[YOUR OBJECTIVE] Find the line that contains "R1: 100k (EN0, VS) -> 1.8k (EN0, VS)" in the entries below. Restate it and every line after it, word for word, with no pictures.

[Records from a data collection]
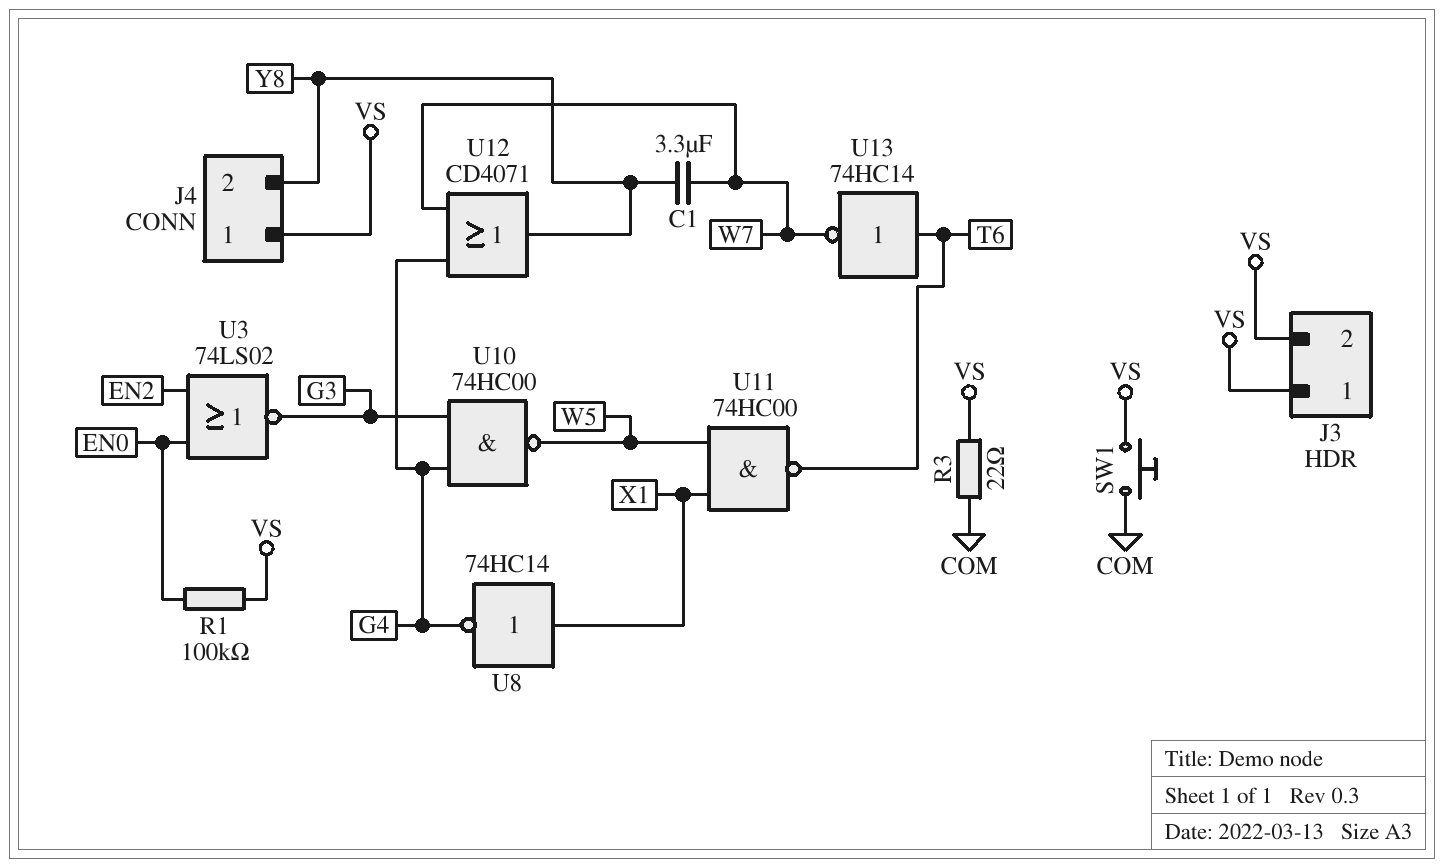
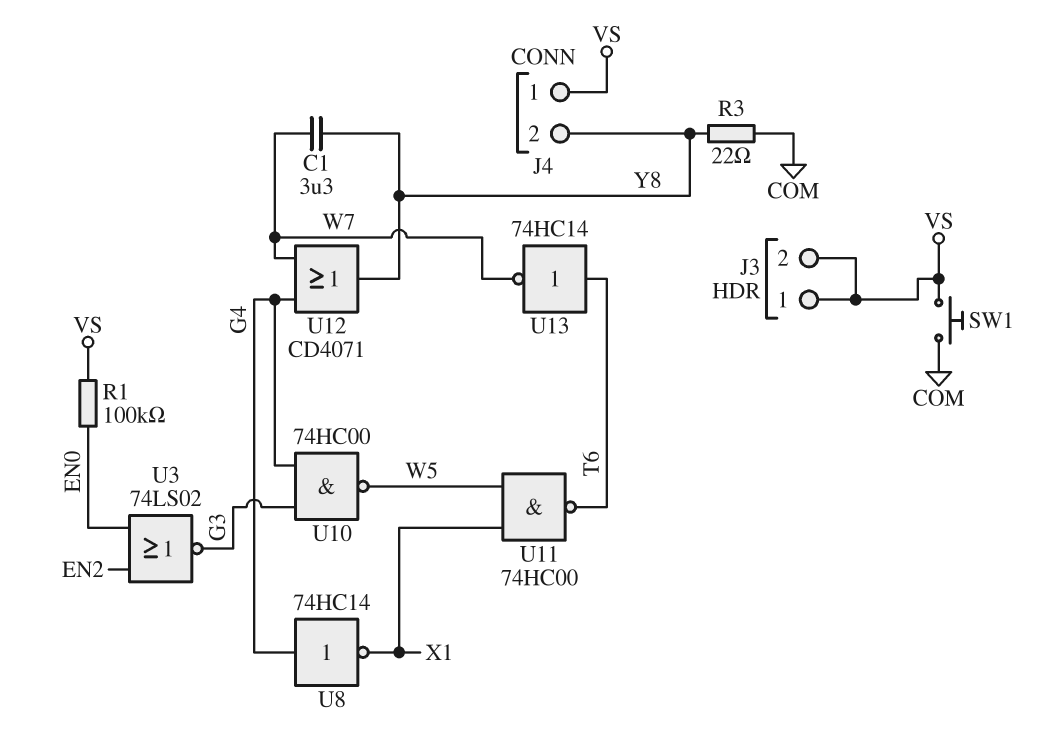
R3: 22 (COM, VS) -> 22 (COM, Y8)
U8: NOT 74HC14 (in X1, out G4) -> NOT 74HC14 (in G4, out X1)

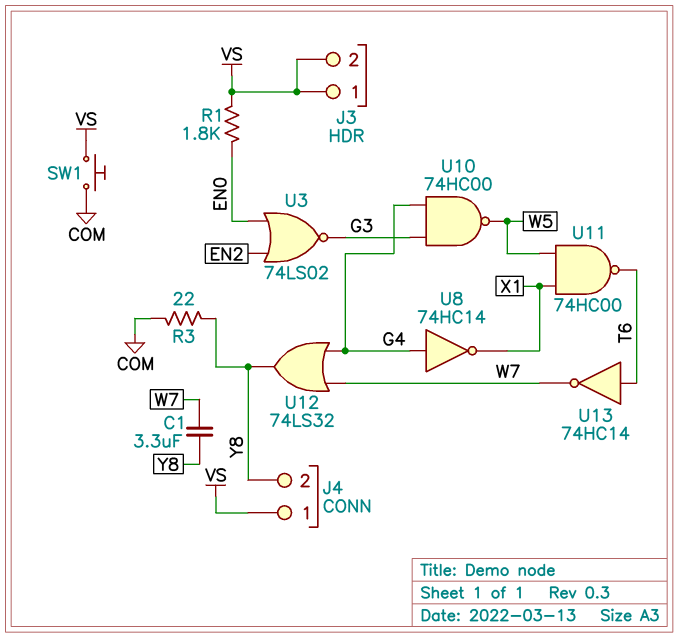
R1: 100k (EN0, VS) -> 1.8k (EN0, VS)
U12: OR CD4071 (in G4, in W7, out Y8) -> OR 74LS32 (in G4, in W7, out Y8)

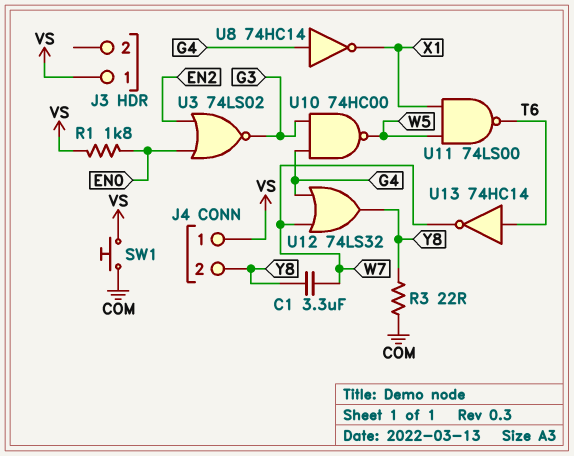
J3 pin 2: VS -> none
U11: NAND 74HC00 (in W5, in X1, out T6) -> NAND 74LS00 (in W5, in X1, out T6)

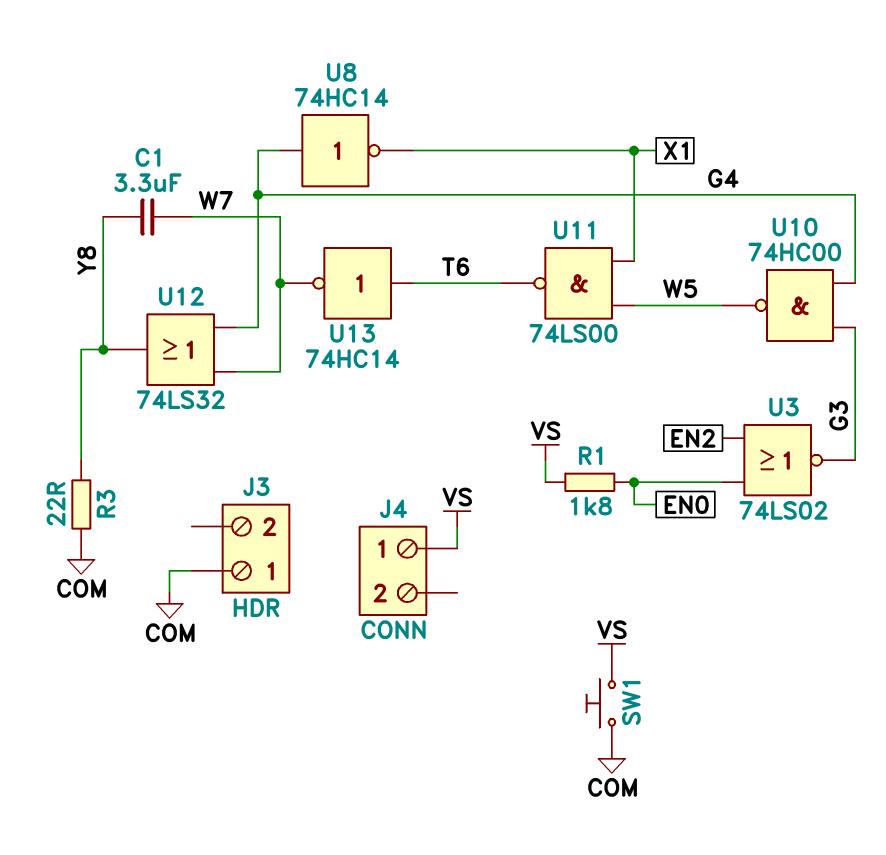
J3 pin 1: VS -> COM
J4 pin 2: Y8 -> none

[OUTPUT FOR THIS EXERCISE]
R1: 100k (EN0, VS) -> 1.8k (EN0, VS)
U12: OR CD4071 (in G4, in W7, out Y8) -> OR 74LS32 (in G4, in W7, out Y8)

J3 pin 2: VS -> none
U11: NAND 74HC00 (in W5, in X1, out T6) -> NAND 74LS00 (in W5, in X1, out T6)

J3 pin 1: VS -> COM
J4 pin 2: Y8 -> none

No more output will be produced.